Exercise brief
Repeat the data exactly. Pictures are not part of the copy.

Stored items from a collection
================

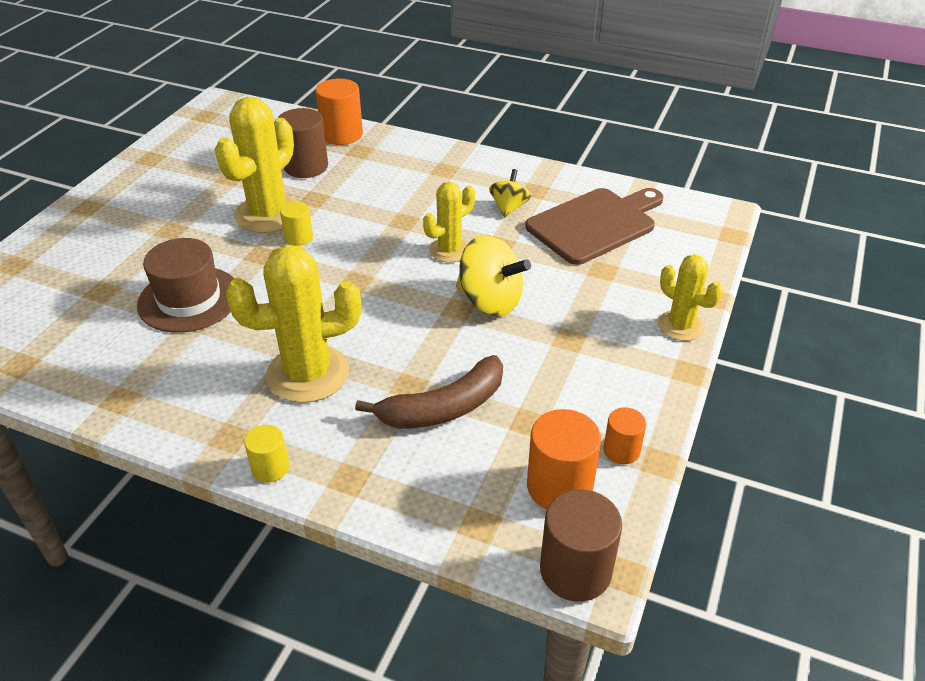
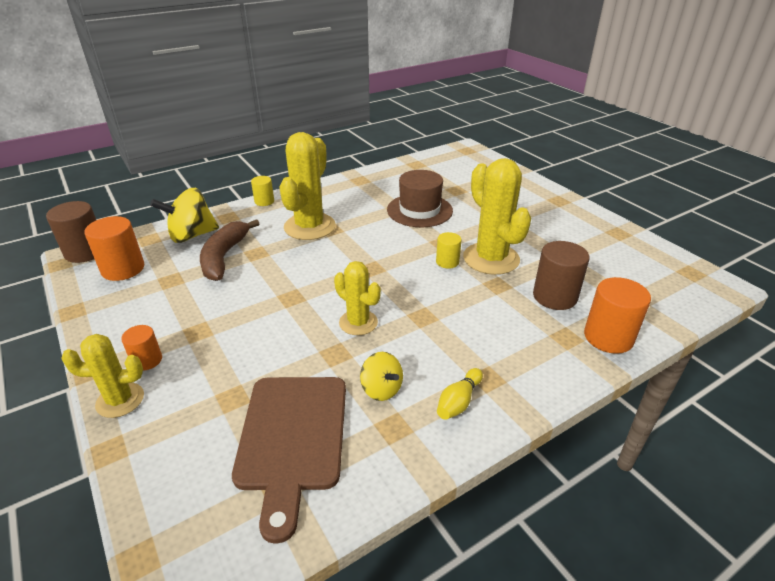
camera: 125 degrees right, 5 degrees down
yellow cactus [423,182,475,263] -> yellow cactus turned 45 degrees counterclockwise [334,261,381,335]
yellow spinning top [456,235,531,317] -> yellow spinning top moved to [150,188,219,243]
orange cylinder [603,407,646,464] -> orange cylinder moved to [121,325,162,371]
none -> yellow bowling pin [437,368,483,420]

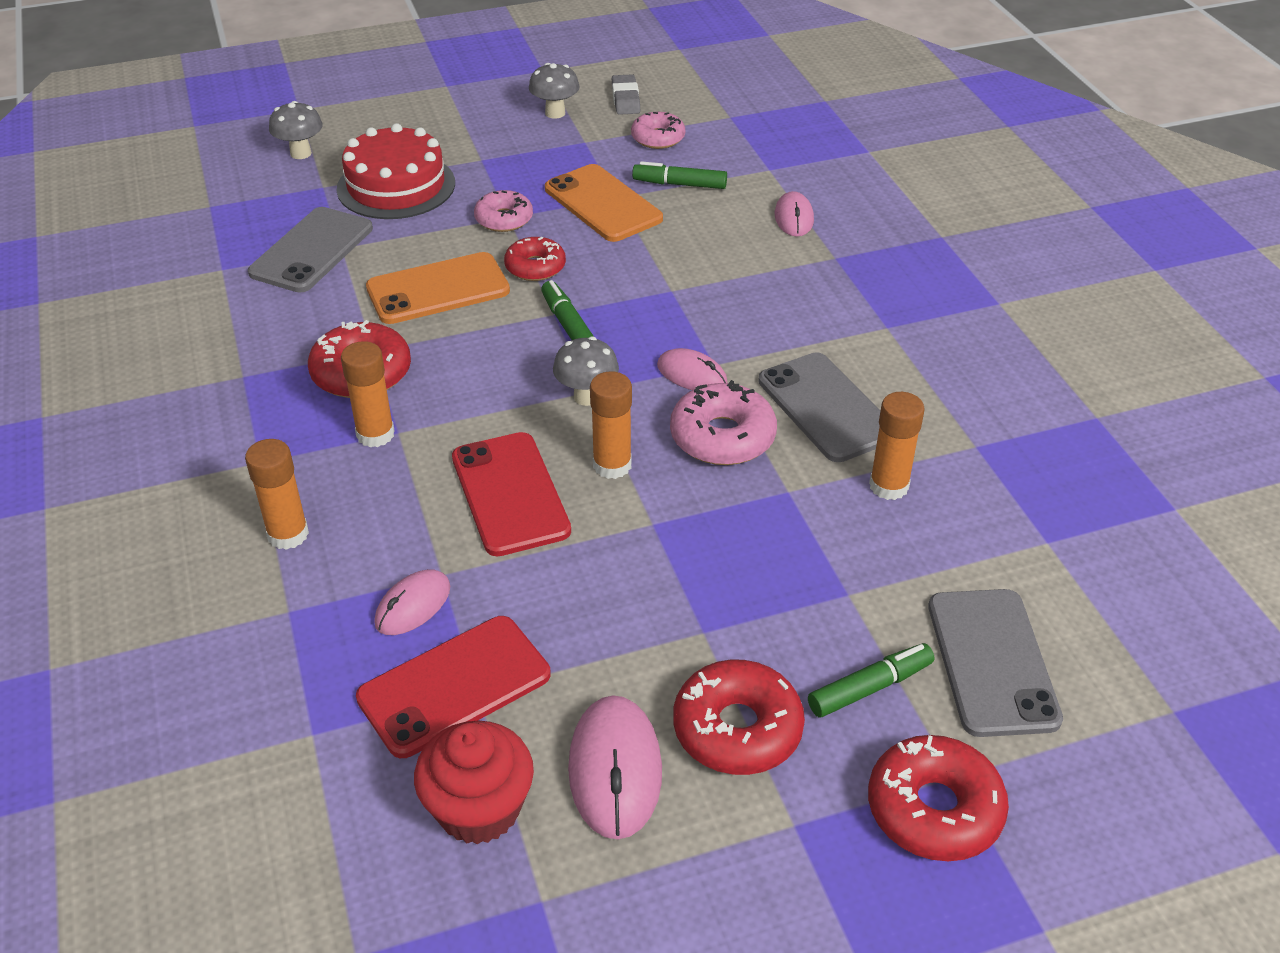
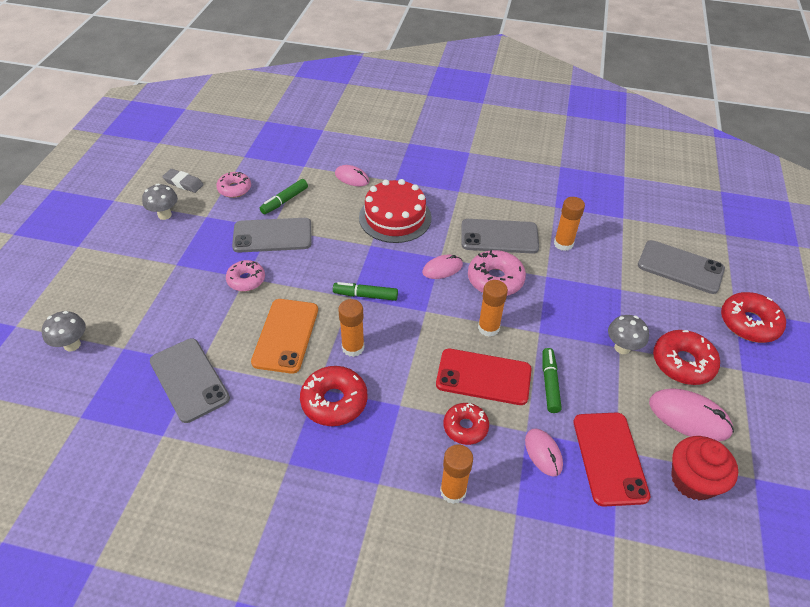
camera: 60 degrees left, 5 degrees up
red cake [337,123,455,219] -> red cake moved to [359,179,432,243]
orange glue stick [341,341,395,447] -> orange glue stick moved to [338,299,364,357]
red donut [504,237,566,281] -> red donut moved to [443,403,489,445]
orange phone [545,164,663,242] -> grey phone [232,218,311,253]
grey mushroom [553,337,619,406] -> grey mushroom moved to [608,315,649,354]
green marker [808,643,934,718] -> green marker moved to [543,348,562,413]

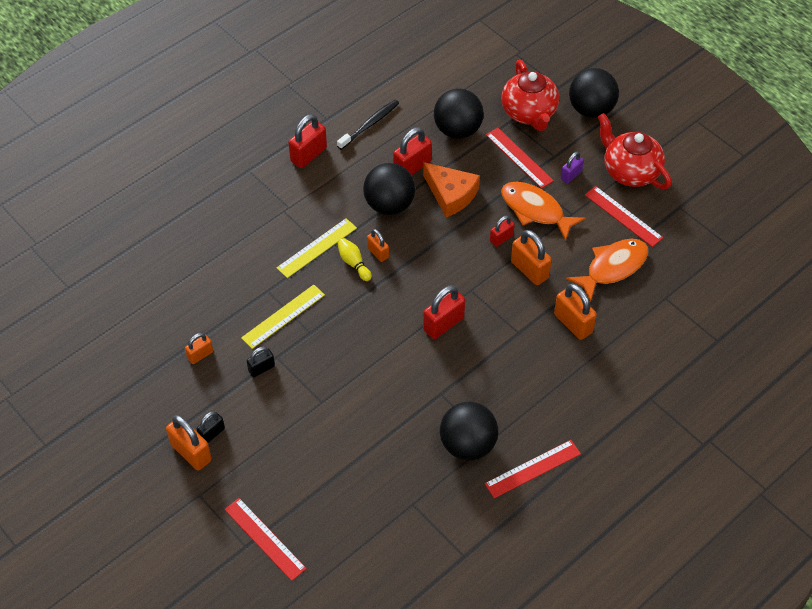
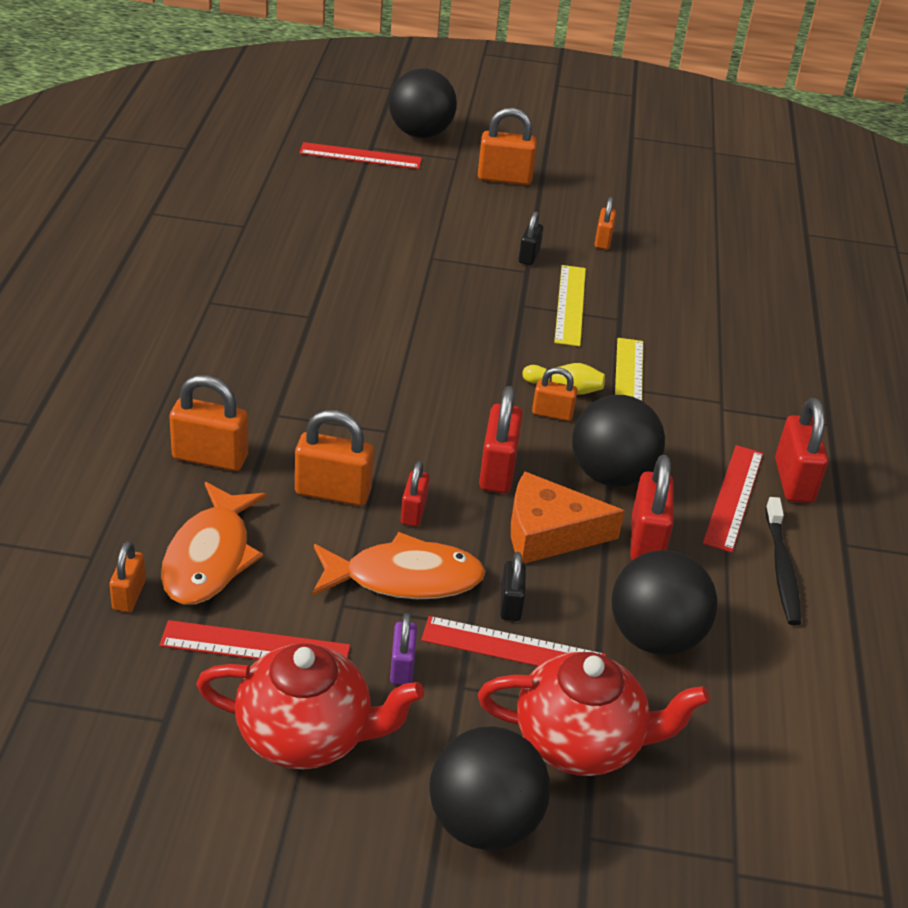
camera: 135 degrees right, 15 degrees down
black padlock [197,411,225,443] -> black padlock moved to [500,552,526,621]
red padlock [423,285,465,339] -> red padlock moved to [479,386,523,493]
black ball [440,402,498,460] -> black ball moved to [389,68,457,138]
red ruler [485,440,581,498] -> red ruler moved to [703,445,763,553]
red teapot [501,60,559,131] -> red teapot turned 150 degrees clockwise [478,652,710,776]
none -> orange padlock [109,541,146,612]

================

Completed exercise
camera: 125 degrees right, 5 degrees down
yellow cactus [423,182,475,263] -> yellow cactus turned 45 degrees counterclockwise [334,261,381,335]
yellow spinning top [456,235,531,317] -> yellow spinning top moved to [150,188,219,243]
orange cylinder [603,407,646,464] -> orange cylinder moved to [121,325,162,371]
none -> yellow bowling pin [437,368,483,420]

camera: 60 degrees left, 5 degrees up
red cake [337,123,455,219] -> red cake moved to [359,179,432,243]
orange glue stick [341,341,395,447] -> orange glue stick moved to [338,299,364,357]
red donut [504,237,566,281] -> red donut moved to [443,403,489,445]
orange phone [545,164,663,242] -> grey phone [232,218,311,253]
grey mushroom [553,337,619,406] -> grey mushroom moved to [608,315,649,354]
green marker [808,643,934,718] -> green marker moved to [543,348,562,413]

camera: 135 degrees right, 15 degrees down
black padlock [197,411,225,443] -> black padlock moved to [500,552,526,621]
red padlock [423,285,465,339] -> red padlock moved to [479,386,523,493]
black ball [440,402,498,460] -> black ball moved to [389,68,457,138]
red ruler [485,440,581,498] -> red ruler moved to [703,445,763,553]
red teapot [501,60,559,131] -> red teapot turned 150 degrees clockwise [478,652,710,776]
none -> orange padlock [109,541,146,612]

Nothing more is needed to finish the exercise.